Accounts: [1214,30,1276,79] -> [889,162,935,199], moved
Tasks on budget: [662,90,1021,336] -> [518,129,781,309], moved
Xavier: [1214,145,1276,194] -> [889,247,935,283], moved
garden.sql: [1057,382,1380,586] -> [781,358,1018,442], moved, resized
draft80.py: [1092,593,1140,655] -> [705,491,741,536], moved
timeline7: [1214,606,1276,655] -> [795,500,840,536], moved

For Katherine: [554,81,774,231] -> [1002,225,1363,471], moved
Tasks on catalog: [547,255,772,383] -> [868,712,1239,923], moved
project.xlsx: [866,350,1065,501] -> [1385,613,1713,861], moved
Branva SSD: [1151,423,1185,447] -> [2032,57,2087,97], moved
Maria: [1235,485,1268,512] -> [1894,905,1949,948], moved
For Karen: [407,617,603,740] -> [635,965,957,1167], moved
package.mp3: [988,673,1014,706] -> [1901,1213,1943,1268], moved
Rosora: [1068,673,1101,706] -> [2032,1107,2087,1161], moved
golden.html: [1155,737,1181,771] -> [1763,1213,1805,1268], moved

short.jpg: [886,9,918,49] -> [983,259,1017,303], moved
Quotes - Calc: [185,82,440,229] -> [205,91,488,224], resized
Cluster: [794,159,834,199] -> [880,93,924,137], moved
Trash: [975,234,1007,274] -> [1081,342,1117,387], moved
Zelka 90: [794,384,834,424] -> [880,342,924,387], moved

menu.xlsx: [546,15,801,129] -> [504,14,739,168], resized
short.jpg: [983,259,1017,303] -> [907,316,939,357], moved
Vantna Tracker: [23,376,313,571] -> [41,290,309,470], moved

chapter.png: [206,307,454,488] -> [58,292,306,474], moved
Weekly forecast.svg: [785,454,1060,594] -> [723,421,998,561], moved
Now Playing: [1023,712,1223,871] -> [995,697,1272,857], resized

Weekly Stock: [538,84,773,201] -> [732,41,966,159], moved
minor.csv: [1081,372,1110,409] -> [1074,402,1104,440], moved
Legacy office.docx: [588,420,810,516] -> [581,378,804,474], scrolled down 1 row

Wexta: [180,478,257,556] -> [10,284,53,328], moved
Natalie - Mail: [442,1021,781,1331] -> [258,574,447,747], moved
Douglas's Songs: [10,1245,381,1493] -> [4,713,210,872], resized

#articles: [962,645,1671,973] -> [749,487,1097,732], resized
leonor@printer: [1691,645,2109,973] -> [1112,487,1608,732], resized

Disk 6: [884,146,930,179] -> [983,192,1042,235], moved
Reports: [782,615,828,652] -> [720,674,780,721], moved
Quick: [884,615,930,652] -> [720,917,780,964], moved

......

List all lines in the material containing the string "Weekly".

Weekly forecast.svg: [785,454,1060,594] -> [723,421,998,561], moved
Weekly Stock: [538,84,773,201] -> [732,41,966,159], moved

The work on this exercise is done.